(Dataset excerpt)
-- Opening Marker --
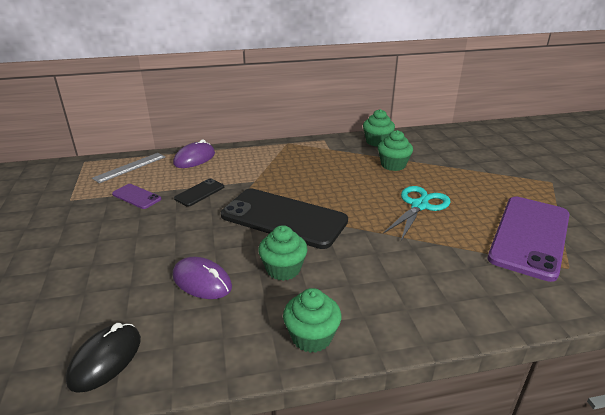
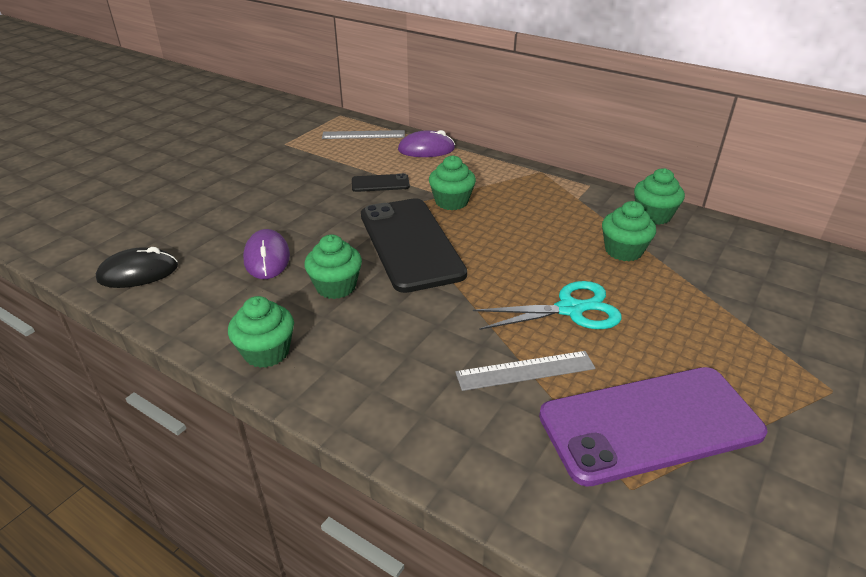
camera: 45 degrees right, 5 degrees up
purple phone [112,184,161,209] -> none
none -> green cupcake [429,155,476,210]
none -> grey ruler [455,351,595,391]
-- Closing Marker --
(Brief)
Beginning at the line that contains "purple phone [112,184,161,209] -> none", give again every line down to the end of the material, exactly as written, and stop there.

(Answer section)
purple phone [112,184,161,209] -> none
none -> green cupcake [429,155,476,210]
none -> grey ruler [455,351,595,391]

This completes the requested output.